Reproduce the following data exactly, minus any images.

Scene comparison data:
§

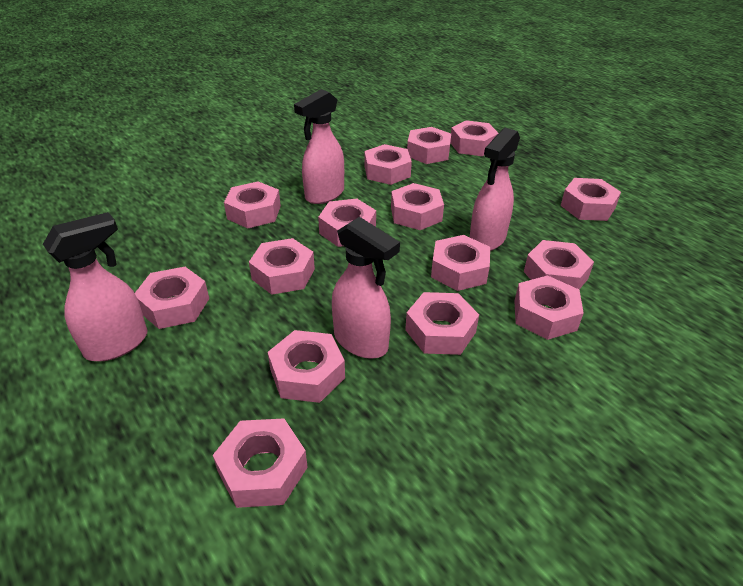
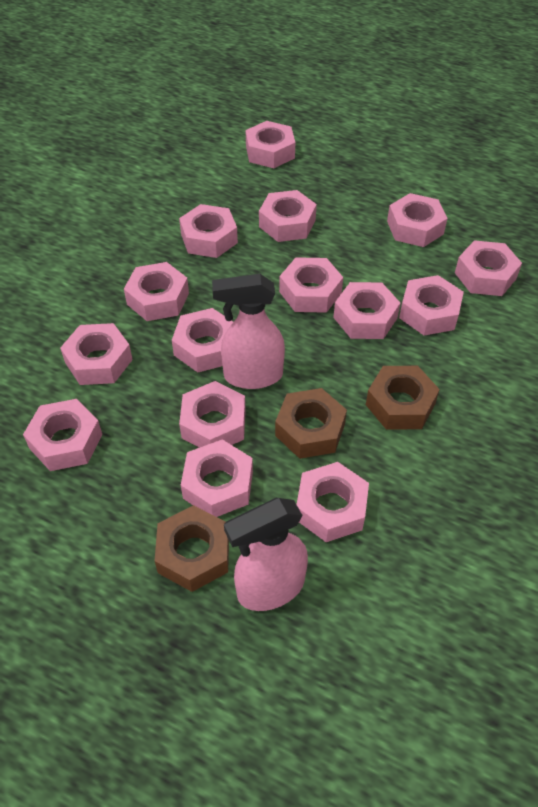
brown nut: 0 -> 3
pink spray bottle: 4 -> 2

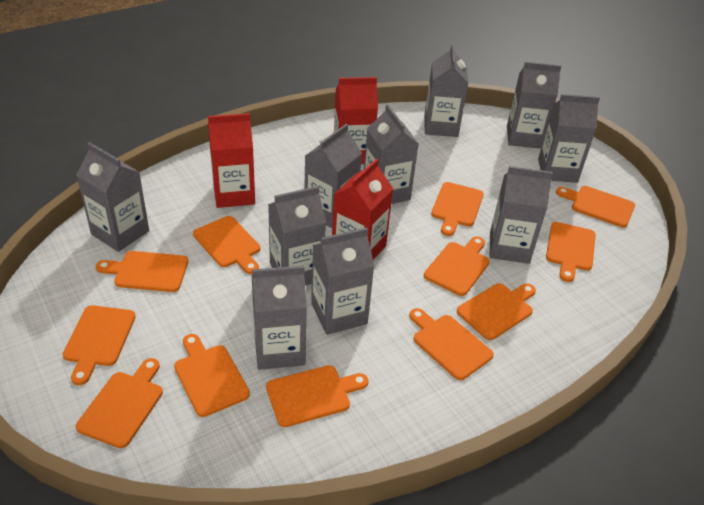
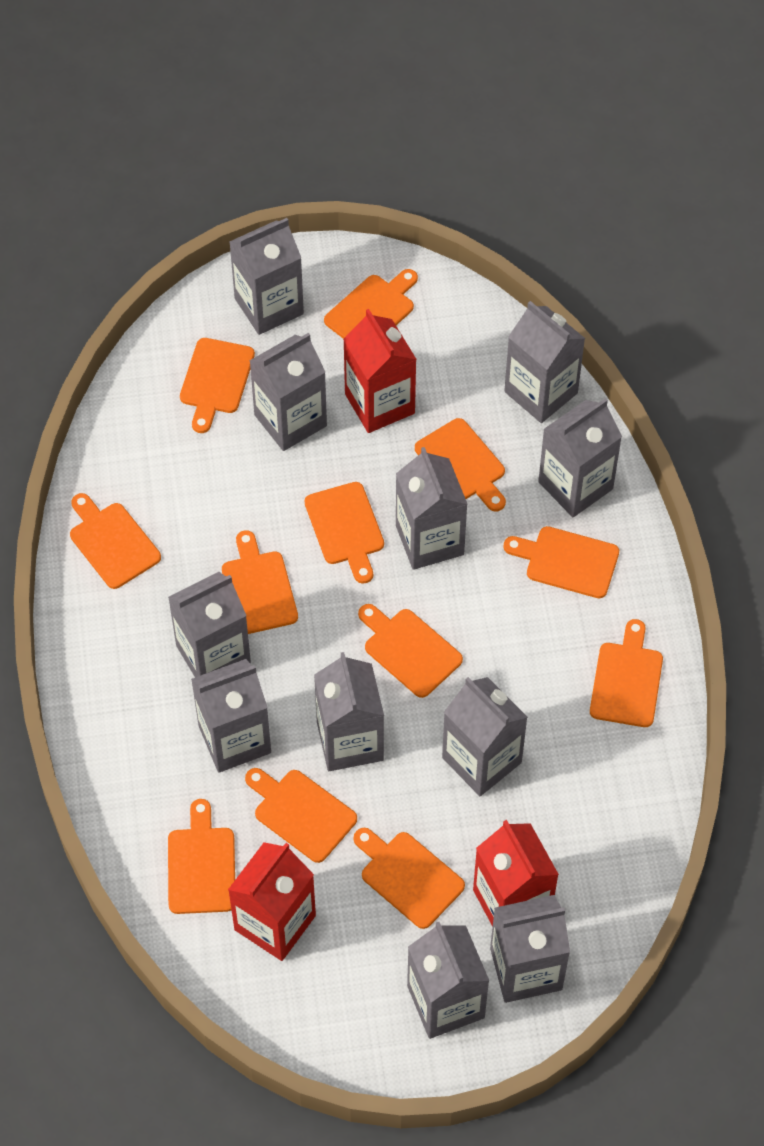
grey carton: 10 -> 11

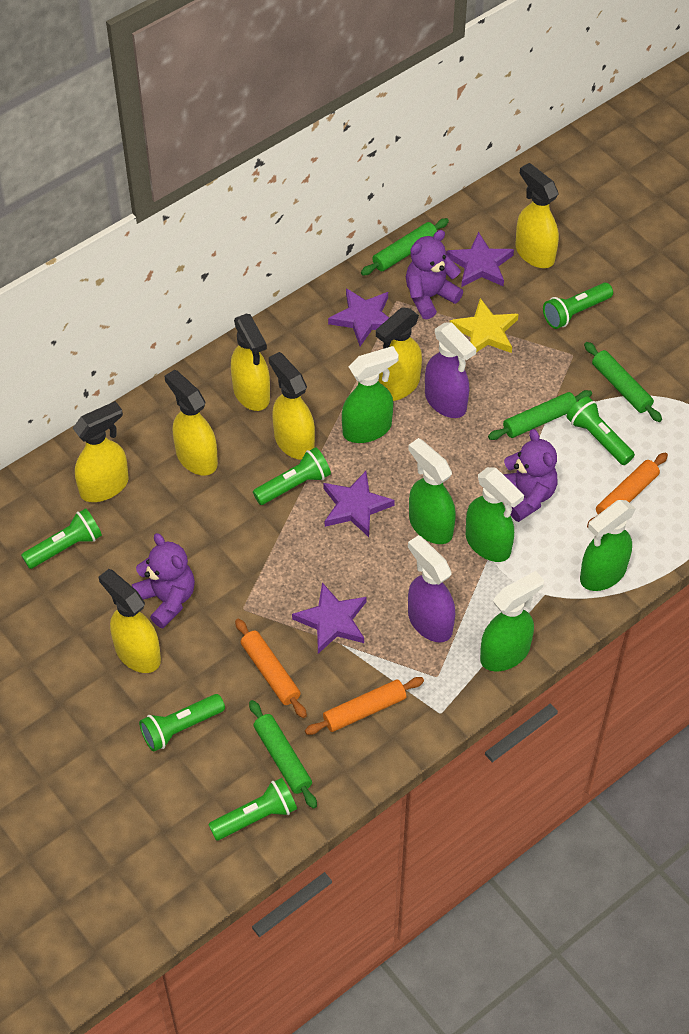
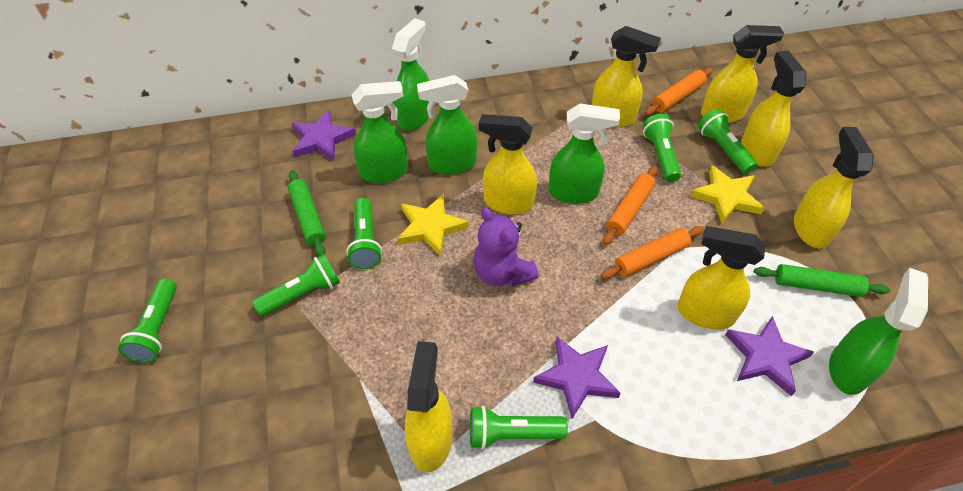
green rolling pin: 4 -> 2
purple spray bottle: 2 -> 0
purple star: 4 -> 3
purple teddy bear: 3 -> 1
yellow star: 1 -> 2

§

(SOLUTION TO THE EXERCISE)
brown nut: 0 -> 3
pink spray bottle: 4 -> 2

grey carton: 10 -> 11

green rolling pin: 4 -> 2
purple spray bottle: 2 -> 0
purple star: 4 -> 3
purple teddy bear: 3 -> 1
yellow star: 1 -> 2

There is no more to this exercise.